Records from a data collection
=== Begin Enclosure ===

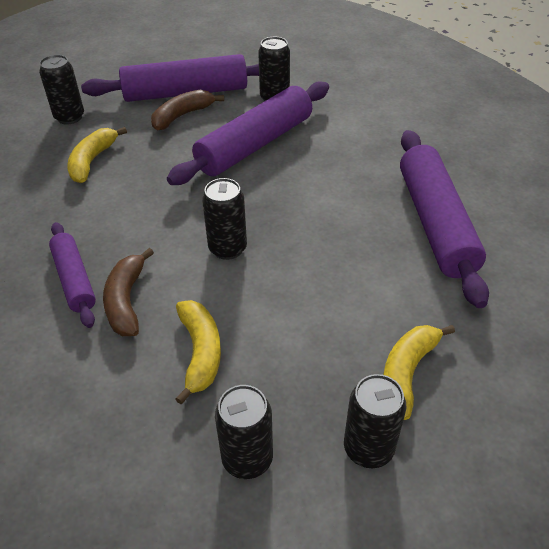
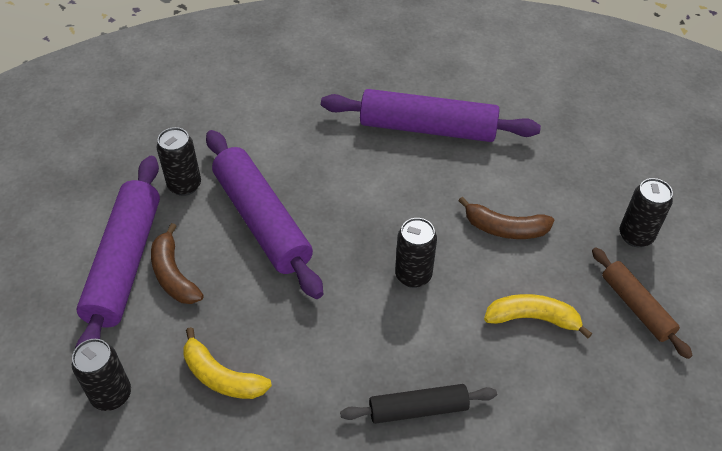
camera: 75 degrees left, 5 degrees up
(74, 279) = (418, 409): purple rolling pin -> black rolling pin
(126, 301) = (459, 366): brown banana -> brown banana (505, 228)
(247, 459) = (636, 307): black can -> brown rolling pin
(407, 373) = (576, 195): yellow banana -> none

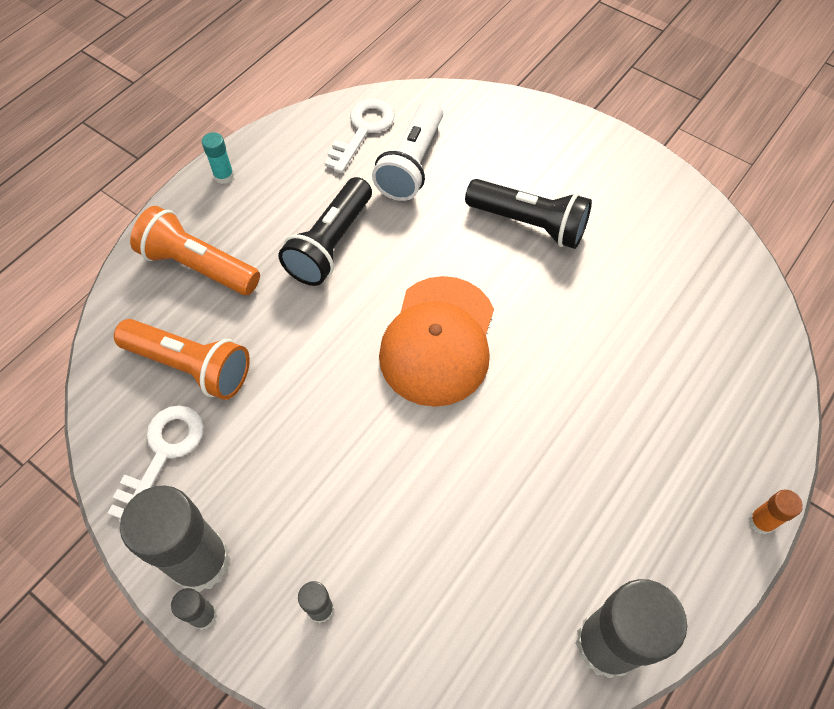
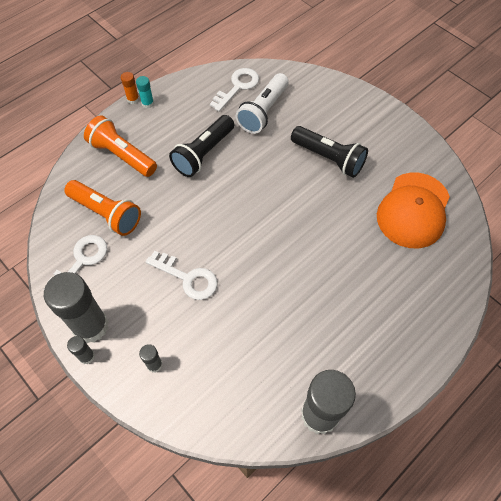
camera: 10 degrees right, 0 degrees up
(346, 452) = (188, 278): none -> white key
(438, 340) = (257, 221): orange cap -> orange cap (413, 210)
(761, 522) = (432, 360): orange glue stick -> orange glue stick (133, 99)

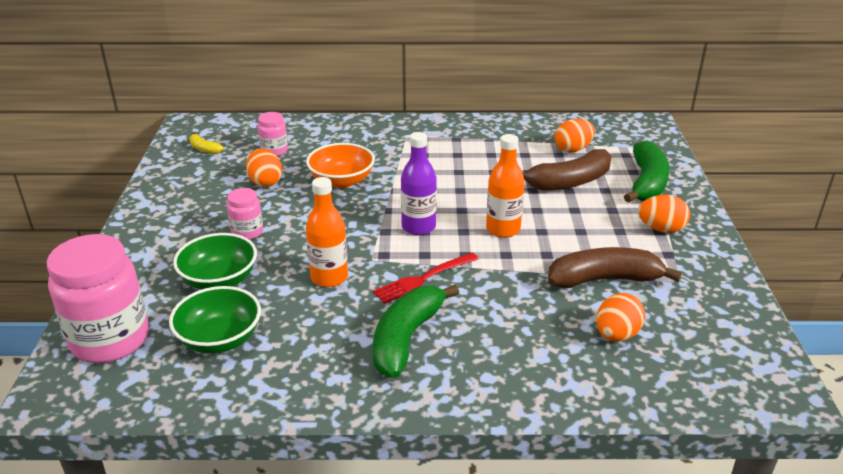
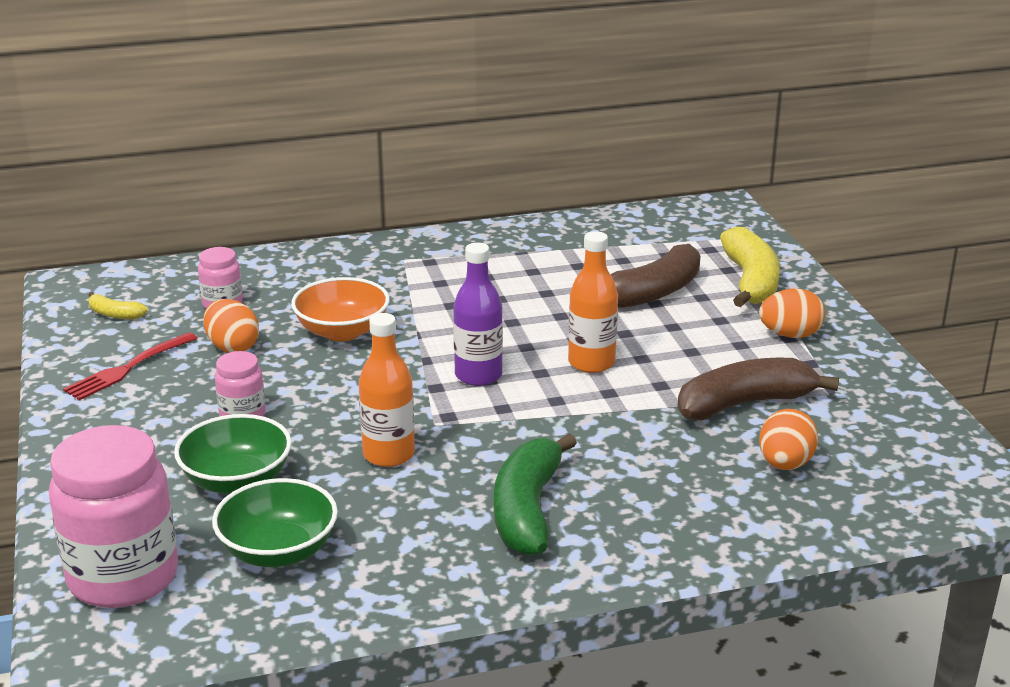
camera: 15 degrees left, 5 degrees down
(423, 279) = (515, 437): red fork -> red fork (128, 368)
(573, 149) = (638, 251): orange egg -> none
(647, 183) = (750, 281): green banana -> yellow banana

=== End Enclosure ===

• _Task requirements_
Images stay out; the entries above are to be printed exactly.

• _Answer section_
camera: 75 degrees left, 5 degrees up
(74, 279) = (418, 409): purple rolling pin -> black rolling pin
(126, 301) = (459, 366): brown banana -> brown banana (505, 228)
(247, 459) = (636, 307): black can -> brown rolling pin
(407, 373) = (576, 195): yellow banana -> none

camera: 10 degrees right, 0 degrees up
(346, 452) = (188, 278): none -> white key
(438, 340) = (257, 221): orange cap -> orange cap (413, 210)
(761, 522) = (432, 360): orange glue stick -> orange glue stick (133, 99)

camera: 15 degrees left, 5 degrees down
(423, 279) = (515, 437): red fork -> red fork (128, 368)
(573, 149) = (638, 251): orange egg -> none
(647, 183) = (750, 281): green banana -> yellow banana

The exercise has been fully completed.